- Problem to solve:
Scan the records below and report how many lines contain the word "width", giving the number by itself.

- Provided data:
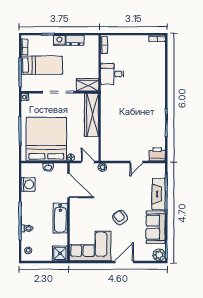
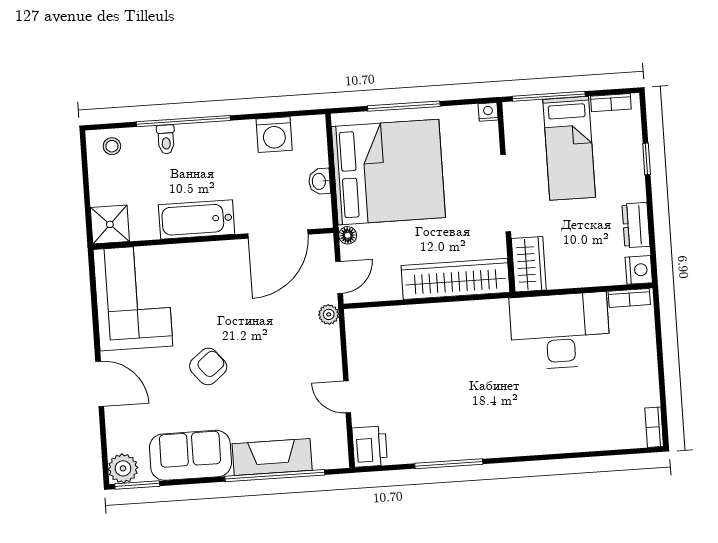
nightstand: (59, 40) -> (639, 270), moved
desk: (112, 74) -> (560, 331), width x1.87, depth x1.30

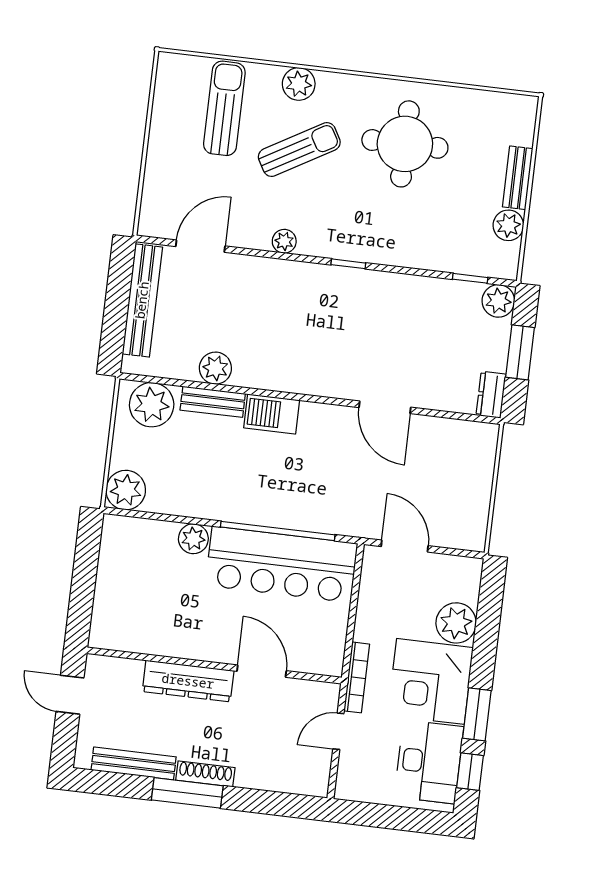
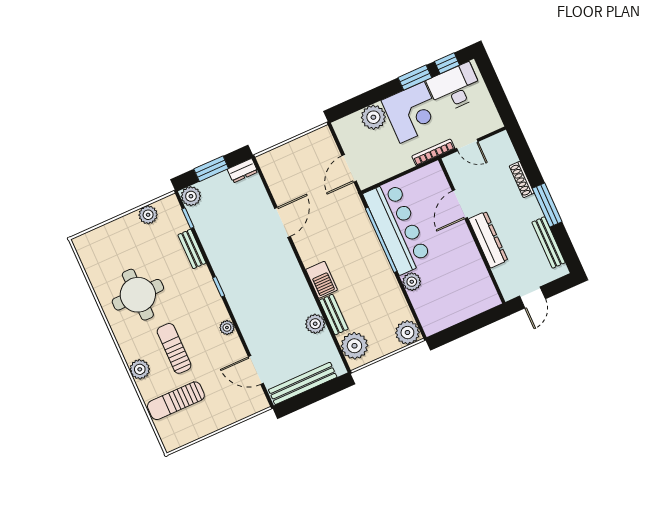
sun lounger: (299, 150) -> (174, 348), turned 30
bench: (518, 178) -> (192, 249), moved, turned 90
shoe rack: (205, 774) -> (522, 180), moved

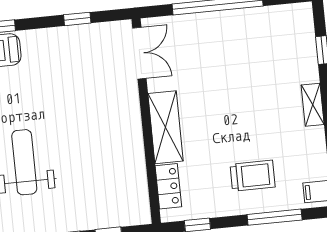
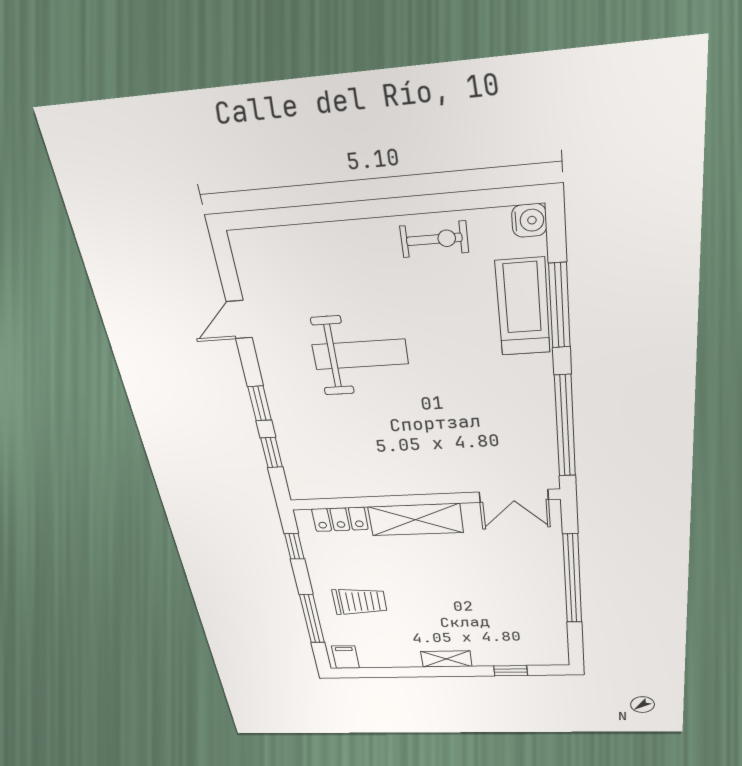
window: (77, 19) -> (565, 426), width x3.17
trolley: (253, 176) -> (360, 602), turned -90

- Written reply:
2